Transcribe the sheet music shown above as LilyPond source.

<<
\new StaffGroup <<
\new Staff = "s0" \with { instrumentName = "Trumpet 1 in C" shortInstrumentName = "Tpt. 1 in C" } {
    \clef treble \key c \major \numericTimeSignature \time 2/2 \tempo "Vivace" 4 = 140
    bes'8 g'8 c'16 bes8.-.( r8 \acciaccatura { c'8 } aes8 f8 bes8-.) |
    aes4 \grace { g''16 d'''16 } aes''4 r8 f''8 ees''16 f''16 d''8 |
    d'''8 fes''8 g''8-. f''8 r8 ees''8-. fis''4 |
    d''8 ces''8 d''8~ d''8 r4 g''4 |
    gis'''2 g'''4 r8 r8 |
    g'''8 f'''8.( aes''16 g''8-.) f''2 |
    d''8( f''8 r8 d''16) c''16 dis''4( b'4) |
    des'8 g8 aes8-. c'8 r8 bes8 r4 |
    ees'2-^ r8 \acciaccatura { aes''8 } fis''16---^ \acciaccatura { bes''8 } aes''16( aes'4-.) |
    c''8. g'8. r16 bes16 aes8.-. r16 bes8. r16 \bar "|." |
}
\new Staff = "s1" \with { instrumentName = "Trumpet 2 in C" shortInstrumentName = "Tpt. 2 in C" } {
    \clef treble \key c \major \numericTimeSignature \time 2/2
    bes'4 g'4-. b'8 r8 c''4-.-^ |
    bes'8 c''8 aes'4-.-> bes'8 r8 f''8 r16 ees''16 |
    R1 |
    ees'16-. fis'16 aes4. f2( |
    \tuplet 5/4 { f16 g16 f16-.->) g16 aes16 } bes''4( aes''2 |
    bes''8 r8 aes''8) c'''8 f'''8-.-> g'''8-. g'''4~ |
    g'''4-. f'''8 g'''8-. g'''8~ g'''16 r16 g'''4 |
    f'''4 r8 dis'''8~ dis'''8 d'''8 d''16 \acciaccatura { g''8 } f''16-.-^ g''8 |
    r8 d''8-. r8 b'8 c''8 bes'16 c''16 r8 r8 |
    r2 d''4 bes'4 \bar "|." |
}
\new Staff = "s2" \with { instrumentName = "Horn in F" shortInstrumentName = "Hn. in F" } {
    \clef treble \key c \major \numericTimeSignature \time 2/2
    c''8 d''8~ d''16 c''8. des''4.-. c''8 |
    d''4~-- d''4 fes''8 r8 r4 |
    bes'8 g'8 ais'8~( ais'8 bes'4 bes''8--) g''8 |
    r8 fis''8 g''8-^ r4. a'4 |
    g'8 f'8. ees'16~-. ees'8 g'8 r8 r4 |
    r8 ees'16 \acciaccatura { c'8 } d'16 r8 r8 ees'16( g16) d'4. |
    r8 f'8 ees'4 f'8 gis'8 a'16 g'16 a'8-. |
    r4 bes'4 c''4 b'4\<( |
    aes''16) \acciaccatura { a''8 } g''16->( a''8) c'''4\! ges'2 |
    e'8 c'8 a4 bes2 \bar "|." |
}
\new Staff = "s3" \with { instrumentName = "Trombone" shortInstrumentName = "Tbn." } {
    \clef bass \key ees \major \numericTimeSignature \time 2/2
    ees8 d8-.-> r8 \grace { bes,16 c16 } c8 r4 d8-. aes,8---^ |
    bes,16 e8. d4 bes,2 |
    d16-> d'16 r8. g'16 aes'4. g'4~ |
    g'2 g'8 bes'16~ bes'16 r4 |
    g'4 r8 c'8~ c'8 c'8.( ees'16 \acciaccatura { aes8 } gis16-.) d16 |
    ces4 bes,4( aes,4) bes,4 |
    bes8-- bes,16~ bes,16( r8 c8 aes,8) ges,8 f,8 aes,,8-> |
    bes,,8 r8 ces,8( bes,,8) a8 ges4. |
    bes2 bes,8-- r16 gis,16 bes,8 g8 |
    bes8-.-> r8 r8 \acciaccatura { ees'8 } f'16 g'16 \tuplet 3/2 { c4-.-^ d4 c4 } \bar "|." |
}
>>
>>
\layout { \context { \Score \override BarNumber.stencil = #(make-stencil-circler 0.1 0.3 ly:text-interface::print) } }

[GIVEN PROBLEM]:
Please locate each line in the material above that contains the string "with" and copy those lines out.

[SOLVED PROBLEM]:
\new Staff = "s0" \with { instrumentName = "Trumpet 1 in C" shortInstrumentName = "Tpt. 1 in C" } {
\new Staff = "s1" \with { instrumentName = "Trumpet 2 in C" shortInstrumentName = "Tpt. 2 in C" } {
\new Staff = "s2" \with { instrumentName = "Horn in F" shortInstrumentName = "Hn. in F" } {
\new Staff = "s3" \with { instrumentName = "Trombone" shortInstrumentName = "Tbn." } {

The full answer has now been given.